→ **REQUIRED WORK**
Copy every line of the entries below word for word, leaving out the lines that mark pictures.

== DATA SECTION ==

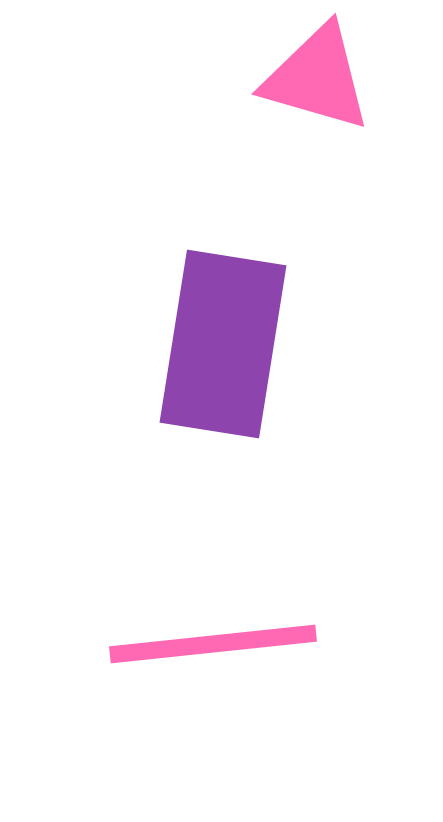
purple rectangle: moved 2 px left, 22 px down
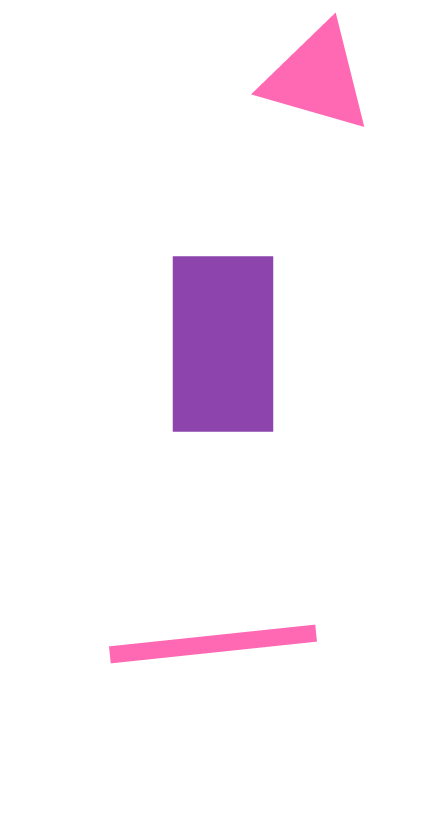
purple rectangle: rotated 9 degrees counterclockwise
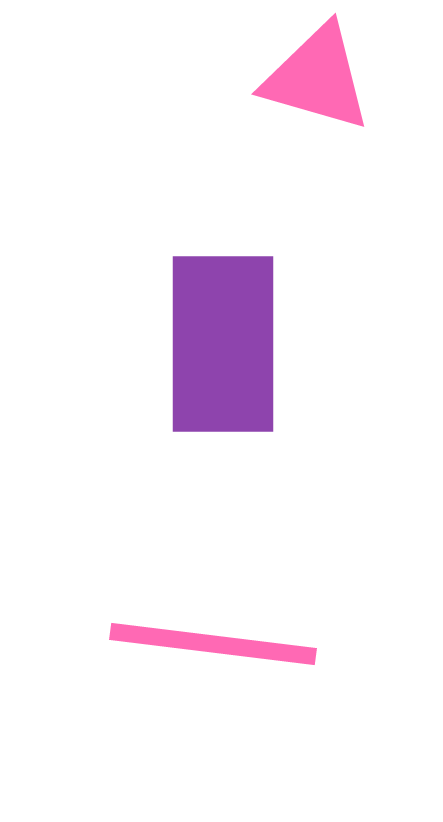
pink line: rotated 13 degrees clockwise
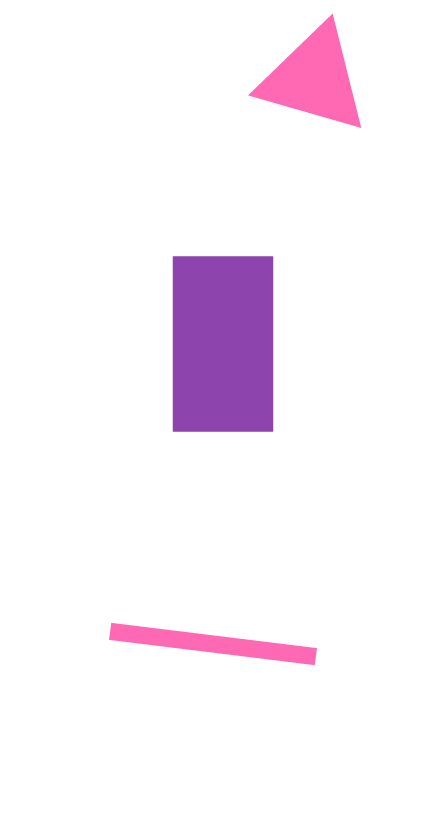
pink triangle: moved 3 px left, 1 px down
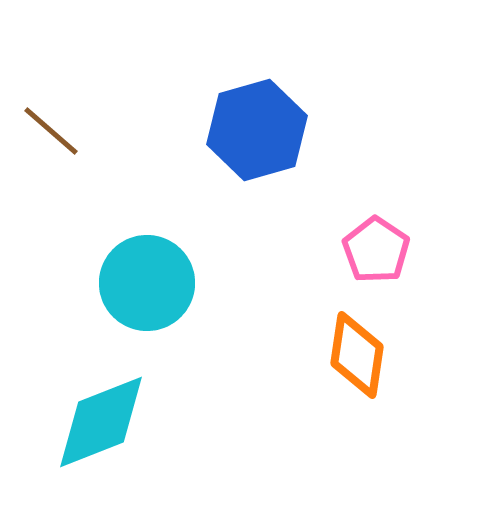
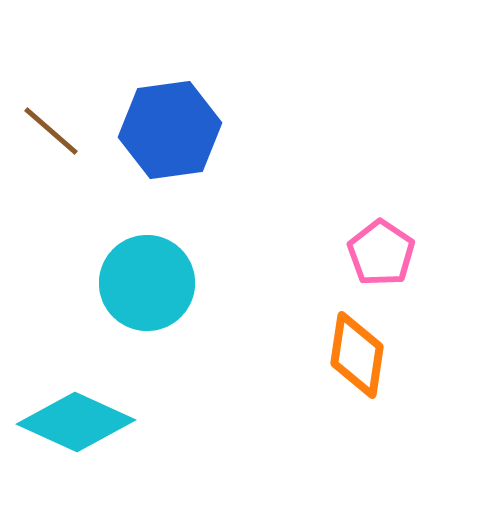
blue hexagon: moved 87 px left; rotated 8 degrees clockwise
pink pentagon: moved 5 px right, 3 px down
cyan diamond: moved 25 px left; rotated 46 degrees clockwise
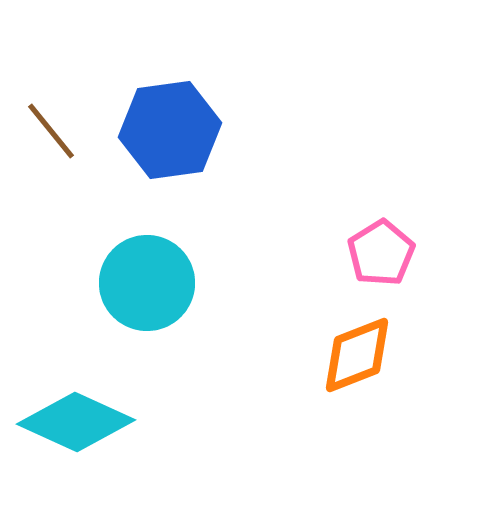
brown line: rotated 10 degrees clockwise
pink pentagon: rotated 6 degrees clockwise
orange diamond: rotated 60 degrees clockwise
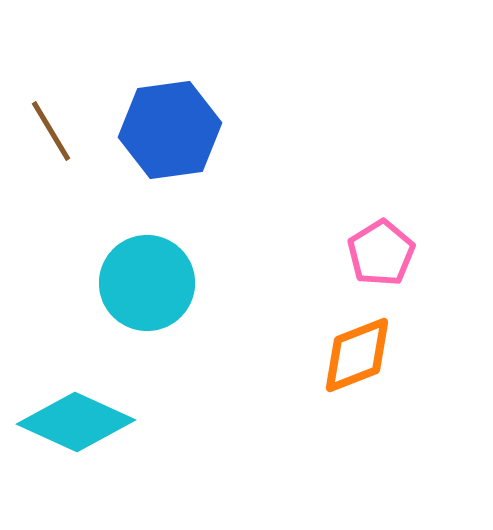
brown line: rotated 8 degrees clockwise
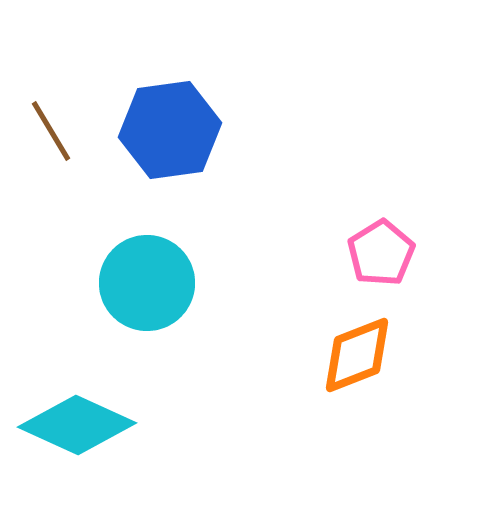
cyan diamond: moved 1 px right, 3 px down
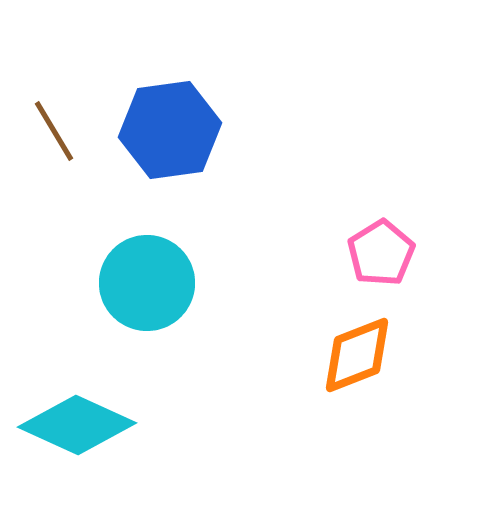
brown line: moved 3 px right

===

→ **OUTPUT OF THE EXERCISE**
purple rectangle: moved 2 px left, 22 px down
purple rectangle: rotated 9 degrees counterclockwise
pink line: rotated 13 degrees clockwise
pink triangle: moved 3 px left, 1 px down
blue hexagon: moved 87 px left; rotated 8 degrees clockwise
pink pentagon: moved 5 px right, 3 px down
cyan diamond: moved 25 px left; rotated 46 degrees clockwise
brown line: rotated 10 degrees clockwise
pink pentagon: rotated 6 degrees clockwise
orange diamond: rotated 60 degrees clockwise
brown line: rotated 8 degrees clockwise
cyan diamond: moved 1 px right, 3 px down
brown line: moved 3 px right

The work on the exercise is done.